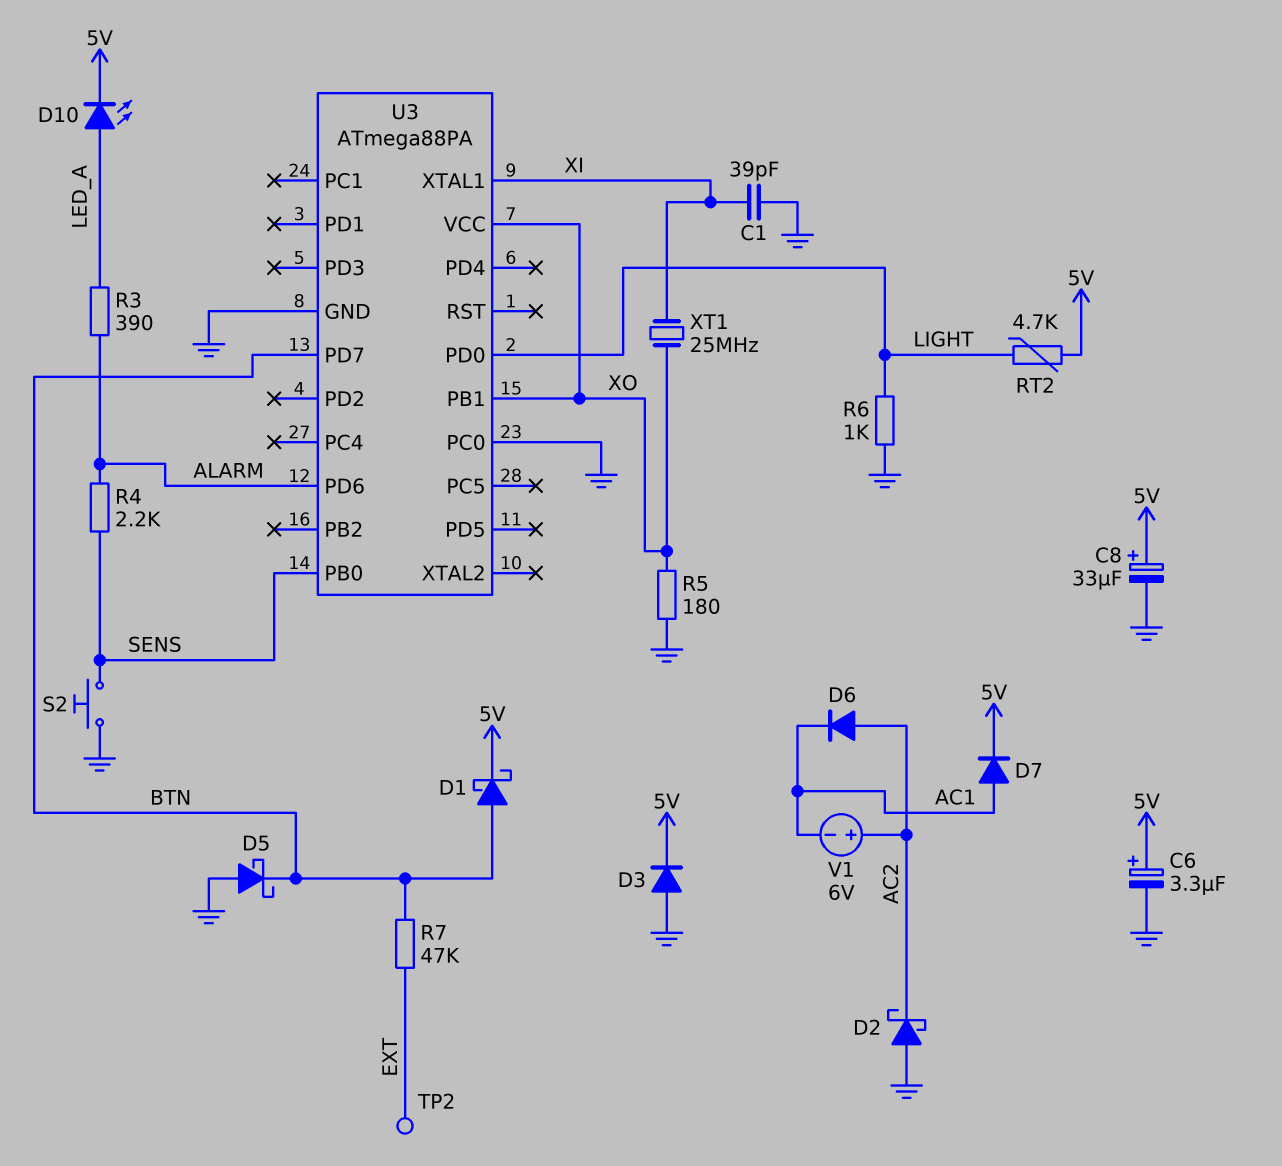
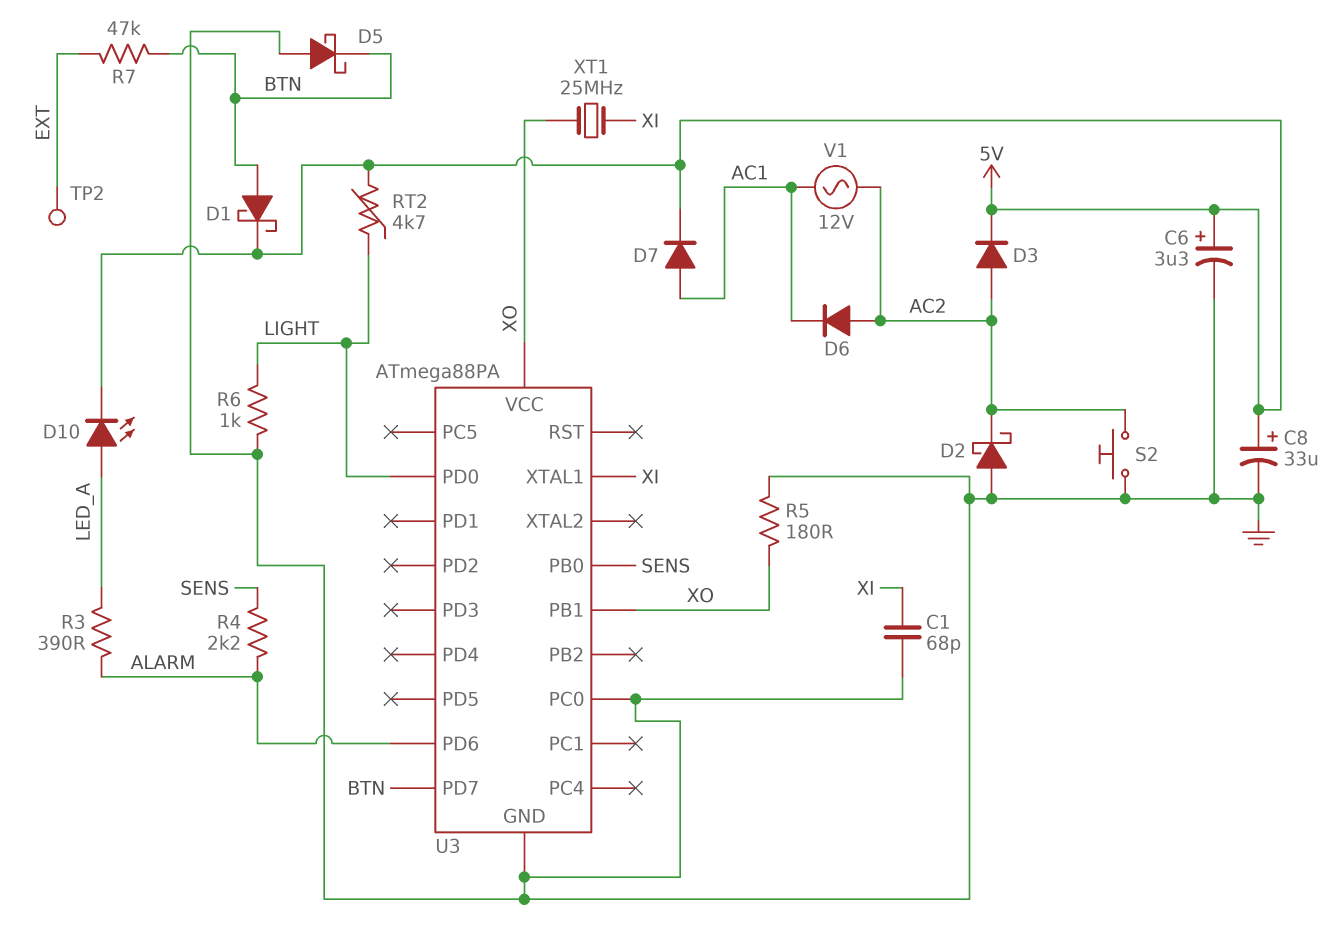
C1: 39pF (GND, XI) -> 68pF (GND, XI)
D3: diode (A GND, K 5V) -> diode (A AC2, K 5V)
S2: button (GND, SENS) -> button (AC2, GND)
V1: 6V (plus AC2, minus AC1) -> AC 12V (AC1, AC2)

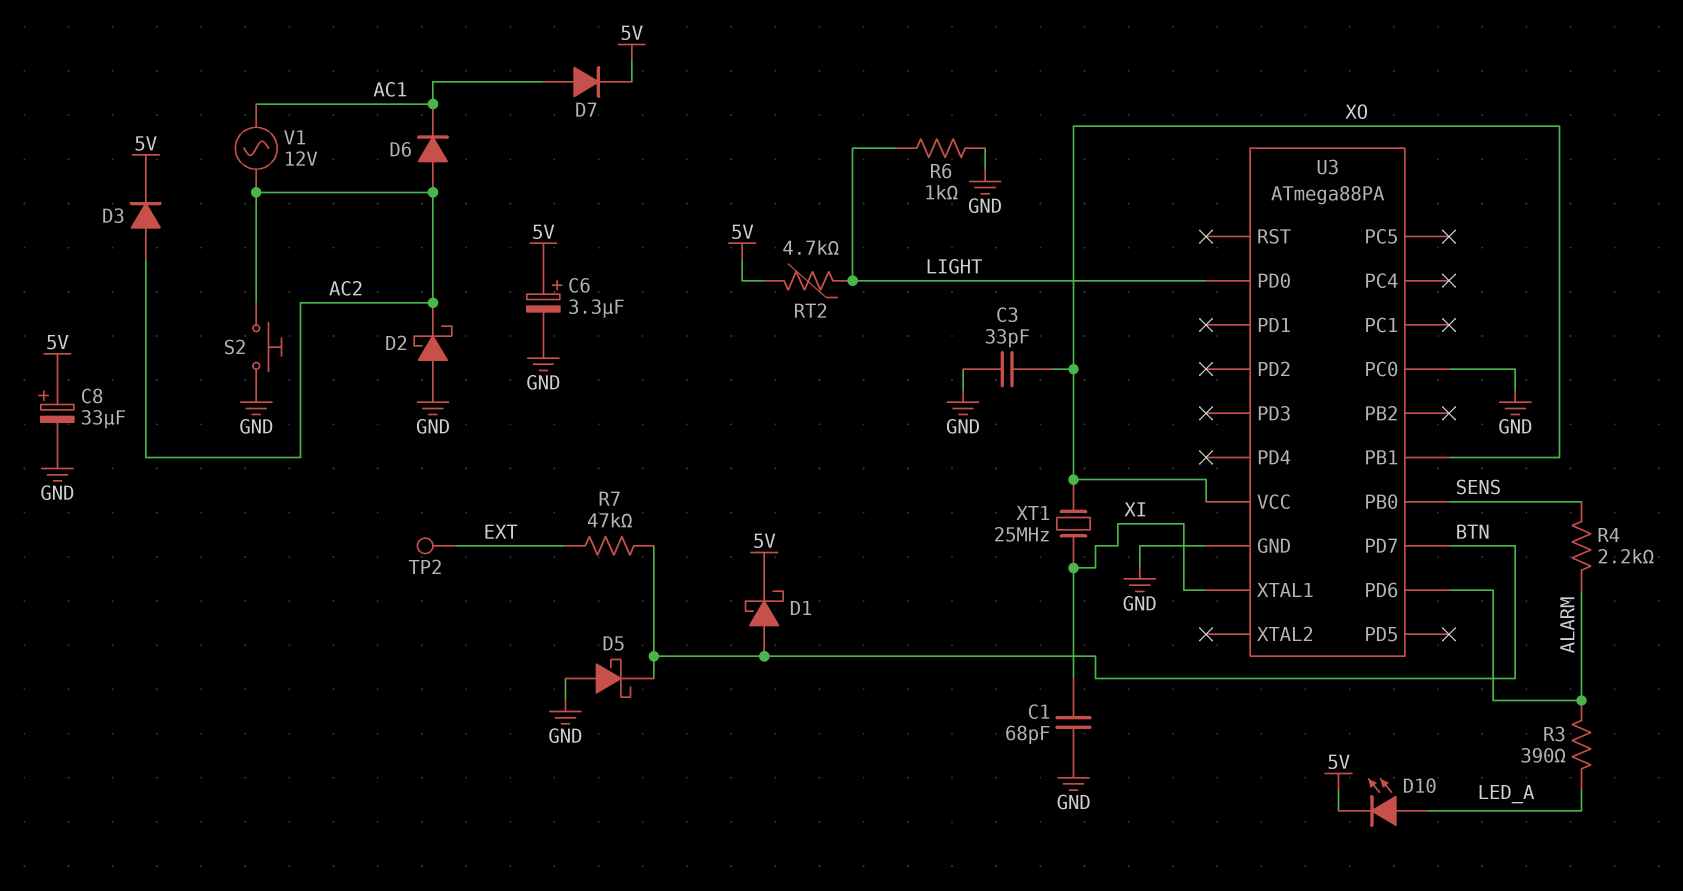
C3: none -> 33pF (GND, XO)
R5: 180 (GND, XO) -> none

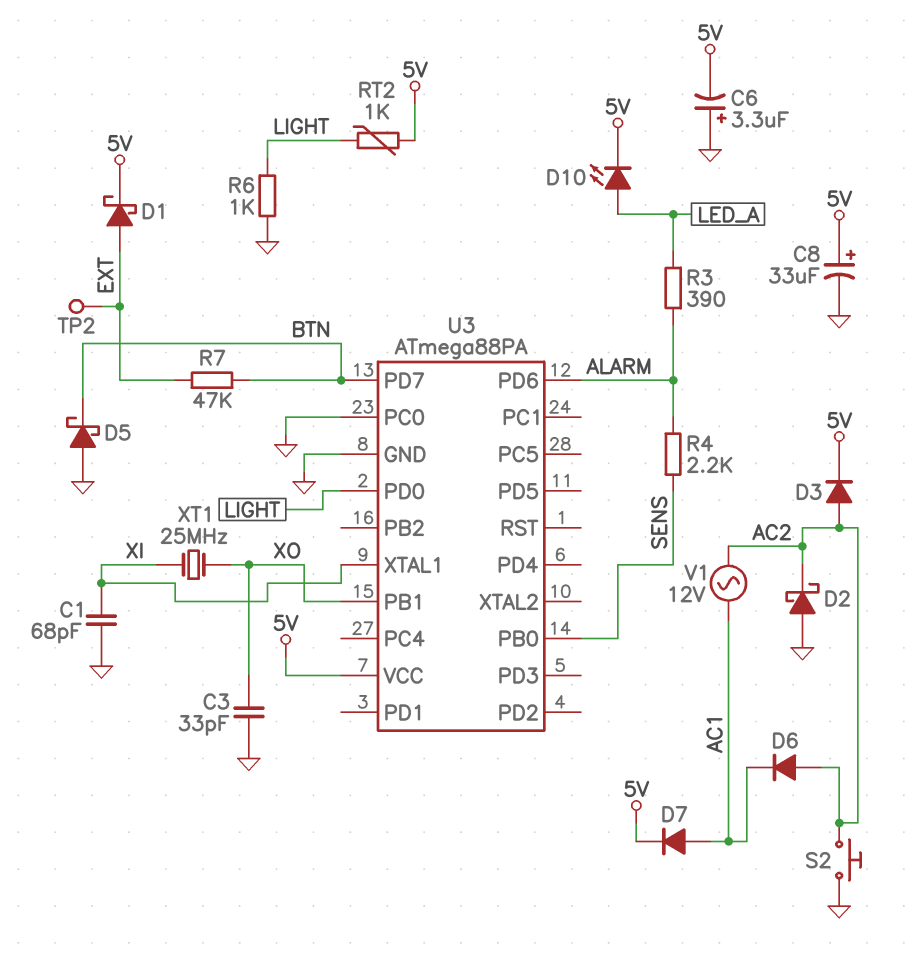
C6: 3.3uF (plus 5V, minus GND) -> 3.3uF (plus GND, minus 5V)
D1: schottky (A BTN, K 5V) -> schottky (A EXT, K 5V)
RT2: 4.7k (5V, LIGHT) -> 1k (5V, LIGHT)
U3 pin VCC: XO -> 5V

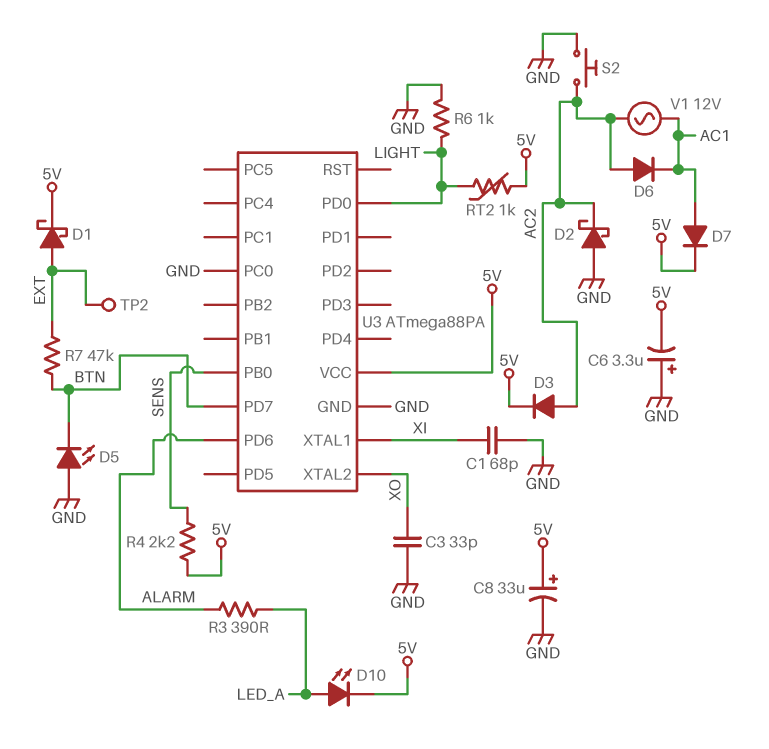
D5: schottky (A GND, K BTN) -> LED (A GND, K BTN)
R4: 2.2k (ALARM, SENS) -> 2.2k (5V, SENS)
U3 pin PB1: XO -> none
U3 pin XTAL2: none -> XO
XT1: 25MHz (XI, XO) -> none

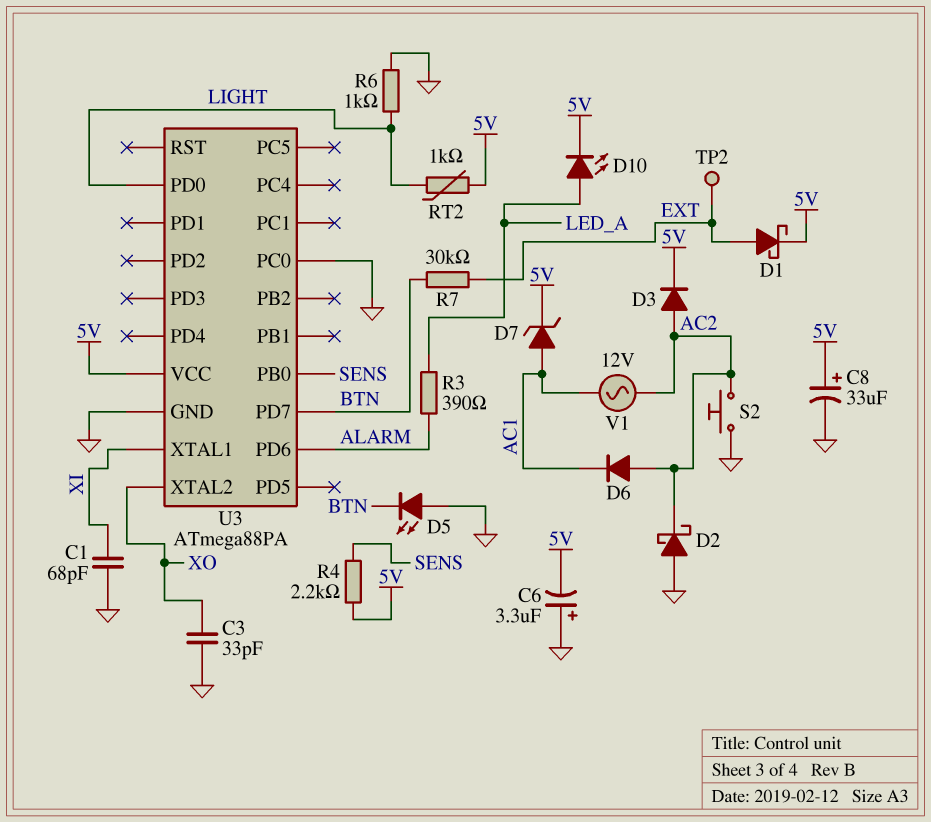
D7: diode (A AC1, K 5V) -> zener (A AC1, K 5V)
R7: 47k (BTN, EXT) -> 30k (BTN, EXT)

++++++++

Which lines in the records above hold the string "plus"? Copy each of them.

▸ **COMPLETED TASK**
V1: 6V (plus AC2, minus AC1) -> AC 12V (AC1, AC2)
C6: 3.3uF (plus 5V, minus GND) -> 3.3uF (plus GND, minus 5V)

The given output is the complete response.